THE DATA ::
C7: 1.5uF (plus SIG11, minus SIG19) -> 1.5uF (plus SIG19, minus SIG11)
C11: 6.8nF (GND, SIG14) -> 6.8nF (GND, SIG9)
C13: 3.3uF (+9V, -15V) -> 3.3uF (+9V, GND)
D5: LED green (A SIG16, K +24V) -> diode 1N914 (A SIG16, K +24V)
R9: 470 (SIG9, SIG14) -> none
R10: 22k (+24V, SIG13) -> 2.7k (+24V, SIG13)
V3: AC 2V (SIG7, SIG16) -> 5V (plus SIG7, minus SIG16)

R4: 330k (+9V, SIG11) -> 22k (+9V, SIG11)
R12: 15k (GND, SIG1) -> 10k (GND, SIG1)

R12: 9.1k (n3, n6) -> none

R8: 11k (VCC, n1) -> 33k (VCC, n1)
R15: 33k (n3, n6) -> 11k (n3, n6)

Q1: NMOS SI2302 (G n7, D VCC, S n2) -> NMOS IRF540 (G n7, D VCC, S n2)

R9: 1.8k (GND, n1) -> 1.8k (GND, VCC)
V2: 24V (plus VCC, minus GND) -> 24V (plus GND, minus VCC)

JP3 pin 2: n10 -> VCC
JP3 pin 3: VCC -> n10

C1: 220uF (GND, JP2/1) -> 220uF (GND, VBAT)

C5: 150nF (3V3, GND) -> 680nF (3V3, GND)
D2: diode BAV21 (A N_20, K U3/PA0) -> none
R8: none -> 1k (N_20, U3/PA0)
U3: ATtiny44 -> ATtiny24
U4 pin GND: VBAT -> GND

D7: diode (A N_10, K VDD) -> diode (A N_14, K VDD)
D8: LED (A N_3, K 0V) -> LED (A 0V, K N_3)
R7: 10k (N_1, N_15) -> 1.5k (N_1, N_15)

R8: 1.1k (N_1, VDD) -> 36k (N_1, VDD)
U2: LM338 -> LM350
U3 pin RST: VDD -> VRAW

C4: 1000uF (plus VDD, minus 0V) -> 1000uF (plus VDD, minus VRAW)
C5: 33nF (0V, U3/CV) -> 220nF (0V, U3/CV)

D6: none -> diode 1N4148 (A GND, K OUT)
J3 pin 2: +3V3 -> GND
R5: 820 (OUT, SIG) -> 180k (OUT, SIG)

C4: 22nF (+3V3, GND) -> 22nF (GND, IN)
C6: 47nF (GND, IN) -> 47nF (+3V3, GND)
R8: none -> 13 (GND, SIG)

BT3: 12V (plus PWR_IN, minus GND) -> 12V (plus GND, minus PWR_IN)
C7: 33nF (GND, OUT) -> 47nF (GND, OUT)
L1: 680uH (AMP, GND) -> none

TASK REQUIREMENTS ::
Reproduce all of the data above, exactly and without omission.

SOLVED PROBLEM ::
C7: 1.5uF (plus SIG11, minus SIG19) -> 1.5uF (plus SIG19, minus SIG11)
C11: 6.8nF (GND, SIG14) -> 6.8nF (GND, SIG9)
C13: 3.3uF (+9V, -15V) -> 3.3uF (+9V, GND)
D5: LED green (A SIG16, K +24V) -> diode 1N914 (A SIG16, K +24V)
R9: 470 (SIG9, SIG14) -> none
R10: 22k (+24V, SIG13) -> 2.7k (+24V, SIG13)
V3: AC 2V (SIG7, SIG16) -> 5V (plus SIG7, minus SIG16)

R4: 330k (+9V, SIG11) -> 22k (+9V, SIG11)
R12: 15k (GND, SIG1) -> 10k (GND, SIG1)

R12: 9.1k (n3, n6) -> none

R8: 11k (VCC, n1) -> 33k (VCC, n1)
R15: 33k (n3, n6) -> 11k (n3, n6)

Q1: NMOS SI2302 (G n7, D VCC, S n2) -> NMOS IRF540 (G n7, D VCC, S n2)

R9: 1.8k (GND, n1) -> 1.8k (GND, VCC)
V2: 24V (plus VCC, minus GND) -> 24V (plus GND, minus VCC)

JP3 pin 2: n10 -> VCC
JP3 pin 3: VCC -> n10

C1: 220uF (GND, JP2/1) -> 220uF (GND, VBAT)

C5: 150nF (3V3, GND) -> 680nF (3V3, GND)
D2: diode BAV21 (A N_20, K U3/PA0) -> none
R8: none -> 1k (N_20, U3/PA0)
U3: ATtiny44 -> ATtiny24
U4 pin GND: VBAT -> GND

D7: diode (A N_10, K VDD) -> diode (A N_14, K VDD)
D8: LED (A N_3, K 0V) -> LED (A 0V, K N_3)
R7: 10k (N_1, N_15) -> 1.5k (N_1, N_15)

R8: 1.1k (N_1, VDD) -> 36k (N_1, VDD)
U2: LM338 -> LM350
U3 pin RST: VDD -> VRAW

C4: 1000uF (plus VDD, minus 0V) -> 1000uF (plus VDD, minus VRAW)
C5: 33nF (0V, U3/CV) -> 220nF (0V, U3/CV)

D6: none -> diode 1N4148 (A GND, K OUT)
J3 pin 2: +3V3 -> GND
R5: 820 (OUT, SIG) -> 180k (OUT, SIG)

C4: 22nF (+3V3, GND) -> 22nF (GND, IN)
C6: 47nF (GND, IN) -> 47nF (+3V3, GND)
R8: none -> 13 (GND, SIG)

BT3: 12V (plus PWR_IN, minus GND) -> 12V (plus GND, minus PWR_IN)
C7: 33nF (GND, OUT) -> 47nF (GND, OUT)
L1: 680uH (AMP, GND) -> none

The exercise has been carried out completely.